▸ Your goal: Output each entry that follows exactly. Images stay out.
........
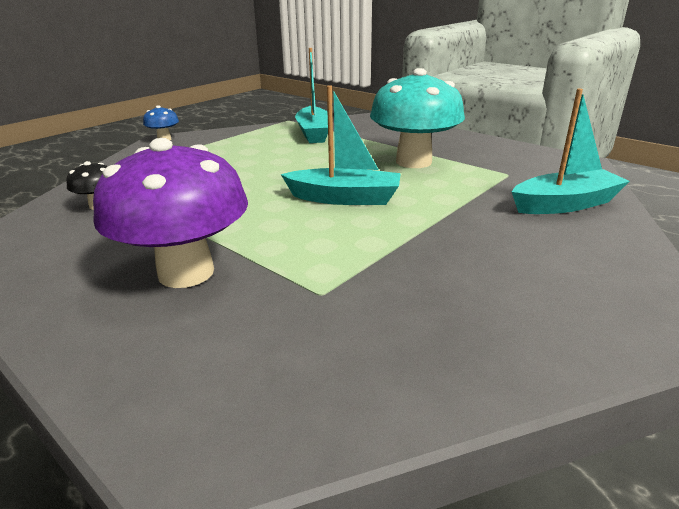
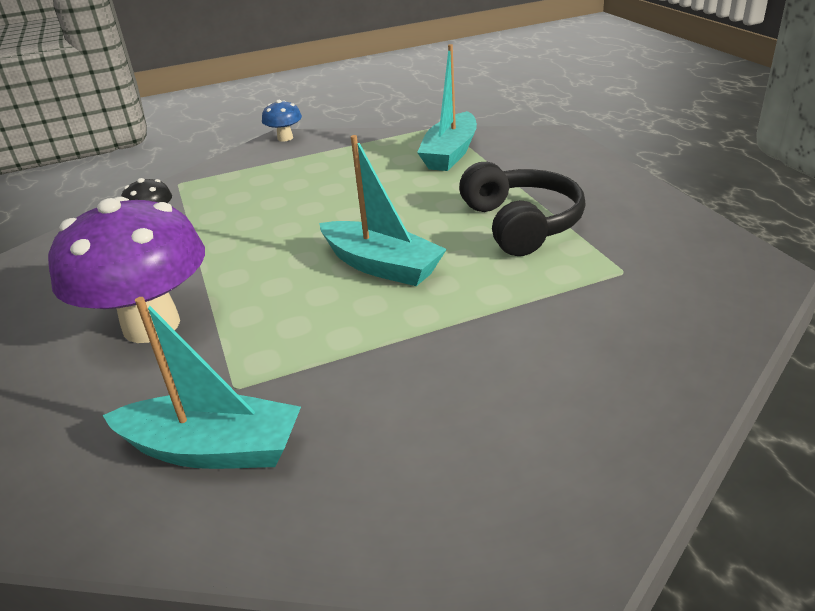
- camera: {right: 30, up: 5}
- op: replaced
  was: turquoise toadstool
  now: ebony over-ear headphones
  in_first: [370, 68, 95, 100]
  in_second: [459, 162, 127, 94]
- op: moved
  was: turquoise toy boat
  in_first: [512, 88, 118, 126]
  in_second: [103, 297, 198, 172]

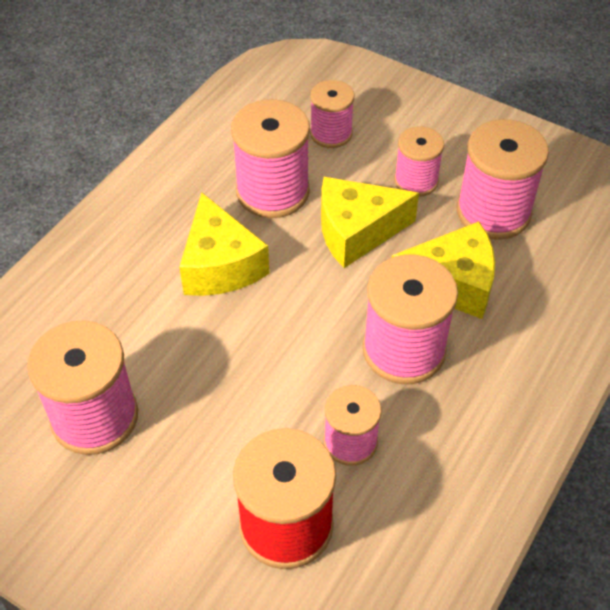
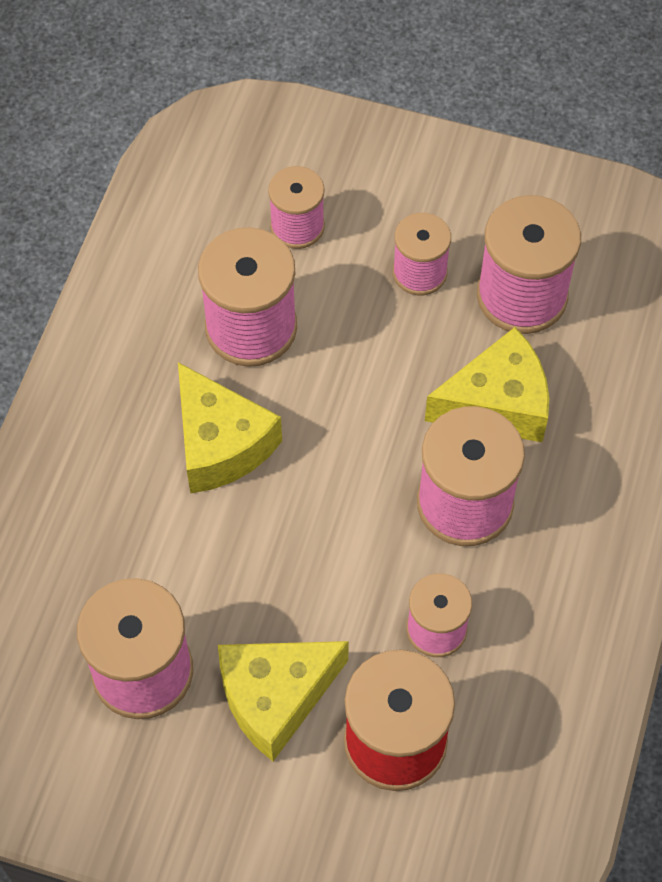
- camera: {right: -15, up: 10}
- op: moved
  was: golden cheese wedge
  in_first: [321, 177, 98, 91]
  in_second: [218, 641, 131, 120]

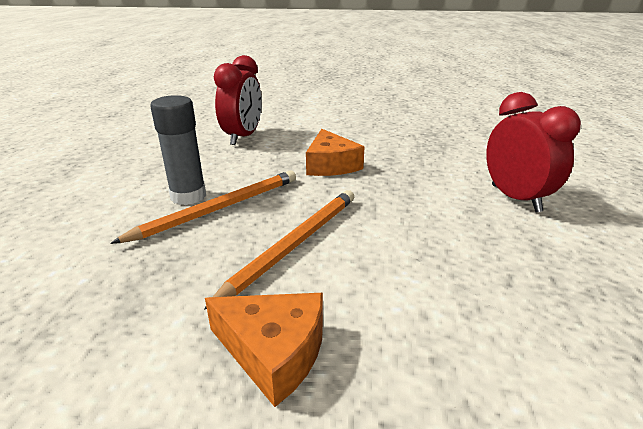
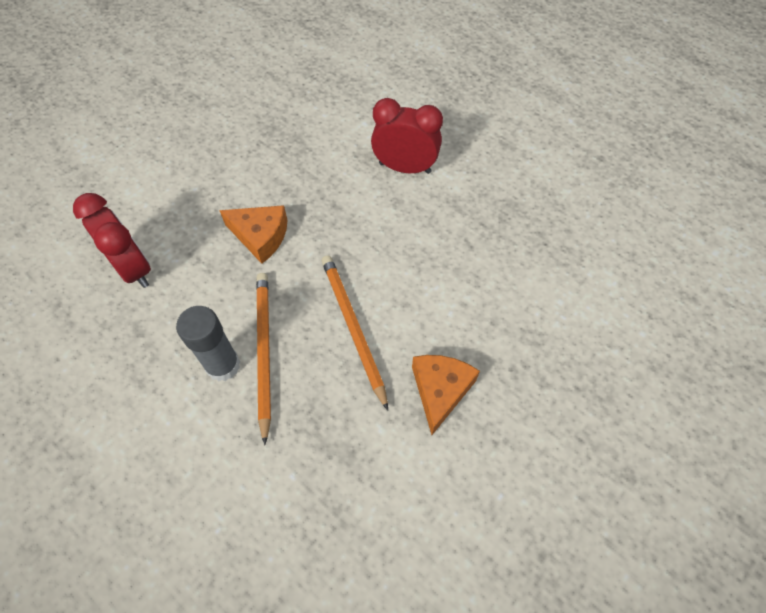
- camera: {right: -55, up: 30}
- op: turned
  was: bright orange cheese wedge
  in_first: [205, 293, 118, 114]
  in_second: [412, 355, 68, 80]
  clockwise: -45

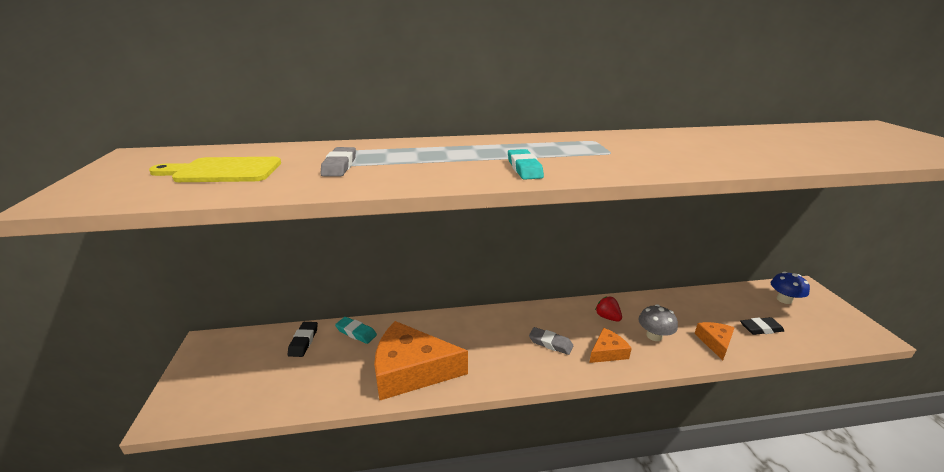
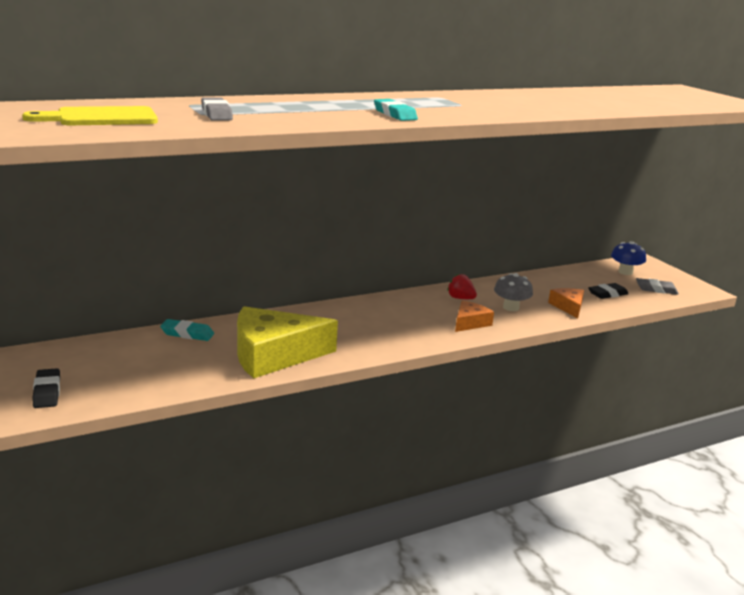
- camera: {right: -20, up: -5}
- op: recoloured
  was: bright orange cheese wedge
  now: golden cheese wedge
  in_first: [374, 321, 94, 80]
  in_second: [237, 306, 101, 73]
- op: moved
  was: ebony eraser
  in_first: [287, 322, 31, 35]
  in_second: [33, 368, 27, 40]
- op: moved
  was: grey eraser
  in_first: [529, 327, 44, 28]
  in_second: [636, 278, 43, 17]

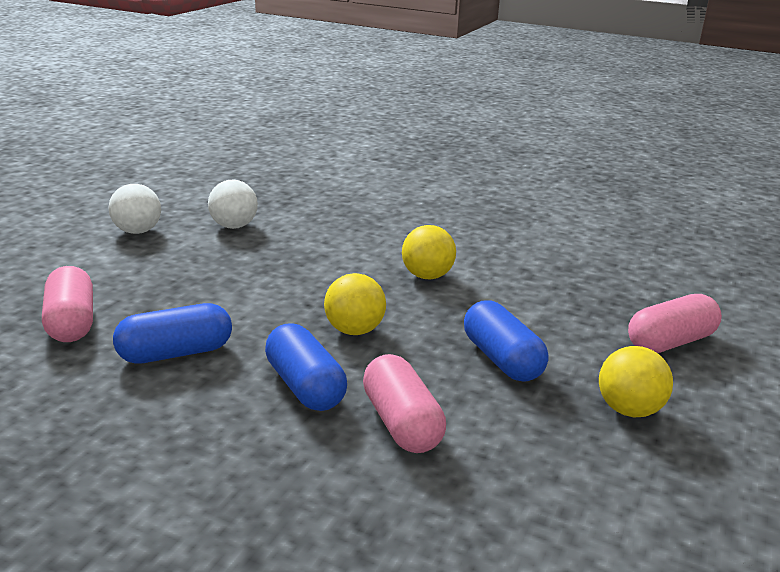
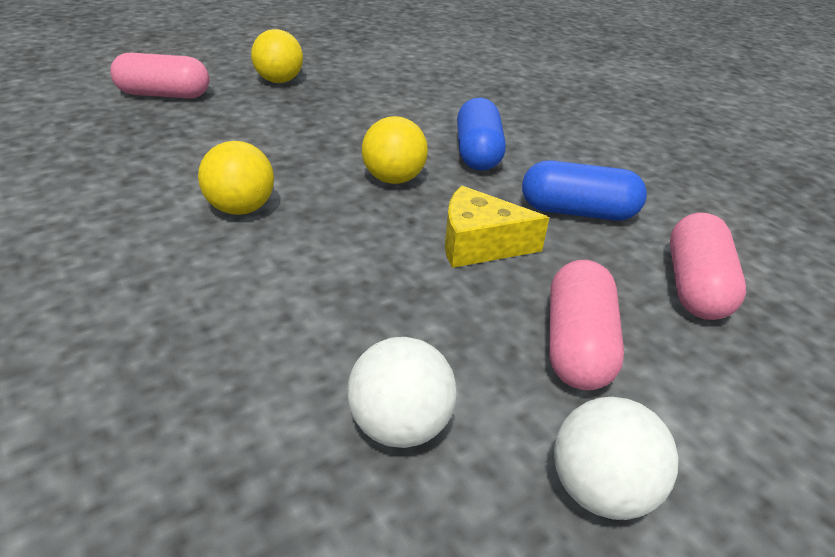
- camera: {right: -150, up: 10}
- op: removed
  was: cobalt pill
  in_first: [464, 300, 84, 82]
- op: moved
  was: rosy pill
  in_first: [363, 354, 83, 99]
  in_second: [549, 260, 75, 130]
- op: added
  now: golden cheese wedge
  in_second: [445, 186, 104, 82]

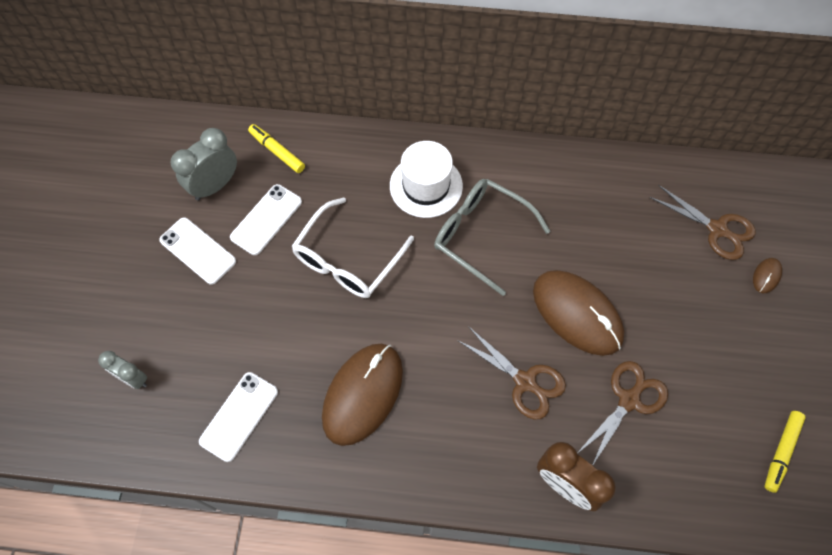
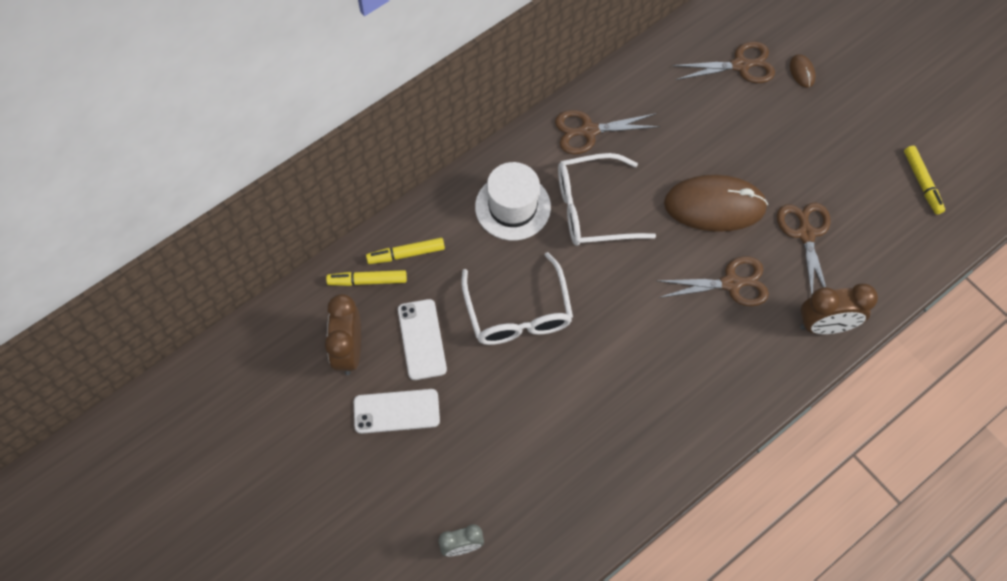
- camera: {right: -45, up: 0}
- op: recoloured
  was: grey bedside clock
  now: dark brown bedside clock
  in_first: [171, 128, 66, 73]
  in_second: [325, 294, 36, 81]
- op: recoloured
  was: grey spectacles
  now: pure white spectacles
  in_first: [434, 179, 116, 117]
  in_second: [558, 153, 98, 93]
- op: removed
  was: dark brown PC mouse
  in_first: [322, 343, 81, 103]
- op: removed
  was: pure white phone
  in_first: [199, 372, 79, 90]
- op: added
  now: dark brown shears
  in_second: [555, 110, 105, 44]
- op: added
  now: golden marker pen
  in_second: [366, 238, 79, 26]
........
▸ Answer space:
- camera: {right: 30, up: 5}
- op: replaced
  was: turquoise toadstool
  now: ebony over-ear headphones
  in_first: [370, 68, 95, 100]
  in_second: [459, 162, 127, 94]
- op: moved
  was: turquoise toy boat
  in_first: [512, 88, 118, 126]
  in_second: [103, 297, 198, 172]

- camera: {right: -15, up: 10}
- op: moved
  was: golden cheese wedge
  in_first: [321, 177, 98, 91]
  in_second: [218, 641, 131, 120]

- camera: {right: -55, up: 30}
- op: turned
  was: bright orange cheese wedge
  in_first: [205, 293, 118, 114]
  in_second: [412, 355, 68, 80]
  clockwise: -45

- camera: {right: -20, up: -5}
- op: recoloured
  was: bright orange cheese wedge
  now: golden cheese wedge
  in_first: [374, 321, 94, 80]
  in_second: [237, 306, 101, 73]
- op: moved
  was: ebony eraser
  in_first: [287, 322, 31, 35]
  in_second: [33, 368, 27, 40]
- op: moved
  was: grey eraser
  in_first: [529, 327, 44, 28]
  in_second: [636, 278, 43, 17]

- camera: {right: -150, up: 10}
- op: removed
  was: cobalt pill
  in_first: [464, 300, 84, 82]
- op: moved
  was: rosy pill
  in_first: [363, 354, 83, 99]
  in_second: [549, 260, 75, 130]
- op: added
  now: golden cheese wedge
  in_second: [445, 186, 104, 82]

- camera: {right: -45, up: 0}
- op: recoloured
  was: grey bedside clock
  now: dark brown bedside clock
  in_first: [171, 128, 66, 73]
  in_second: [325, 294, 36, 81]
- op: recoloured
  was: grey spectacles
  now: pure white spectacles
  in_first: [434, 179, 116, 117]
  in_second: [558, 153, 98, 93]
- op: removed
  was: dark brown PC mouse
  in_first: [322, 343, 81, 103]
- op: removed
  was: pure white phone
  in_first: [199, 372, 79, 90]
- op: added
  now: dark brown shears
  in_second: [555, 110, 105, 44]
- op: added
  now: golden marker pen
  in_second: [366, 238, 79, 26]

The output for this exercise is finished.